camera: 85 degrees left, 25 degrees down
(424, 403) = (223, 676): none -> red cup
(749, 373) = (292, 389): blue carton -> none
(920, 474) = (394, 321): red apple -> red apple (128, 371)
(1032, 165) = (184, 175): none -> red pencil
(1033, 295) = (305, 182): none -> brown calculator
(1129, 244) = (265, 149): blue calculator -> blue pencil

◆ ◆ ◆ ◆

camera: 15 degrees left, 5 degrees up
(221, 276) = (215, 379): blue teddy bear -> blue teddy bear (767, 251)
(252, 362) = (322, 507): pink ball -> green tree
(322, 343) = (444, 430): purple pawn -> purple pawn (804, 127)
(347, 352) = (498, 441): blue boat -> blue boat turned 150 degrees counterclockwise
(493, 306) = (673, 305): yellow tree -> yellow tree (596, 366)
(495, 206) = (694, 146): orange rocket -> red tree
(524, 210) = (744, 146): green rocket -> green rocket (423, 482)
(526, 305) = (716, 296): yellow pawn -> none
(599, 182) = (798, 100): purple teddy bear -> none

◆ ◆ ◆ ◆

**WORK REQUEST**
Beginning with the line above that contains "camera: 85 degrees left, 25 degrees down", copy each line exactly up to and including the line that contains "(1129, 244) = (265, 149): blue", and go no further.

**WRITTEN SOLUTION**
camera: 85 degrees left, 25 degrees down
(424, 403) = (223, 676): none -> red cup
(749, 373) = (292, 389): blue carton -> none
(920, 474) = (394, 321): red apple -> red apple (128, 371)
(1032, 165) = (184, 175): none -> red pencil
(1033, 295) = (305, 182): none -> brown calculator
(1129, 244) = (265, 149): blue calculator -> blue pencil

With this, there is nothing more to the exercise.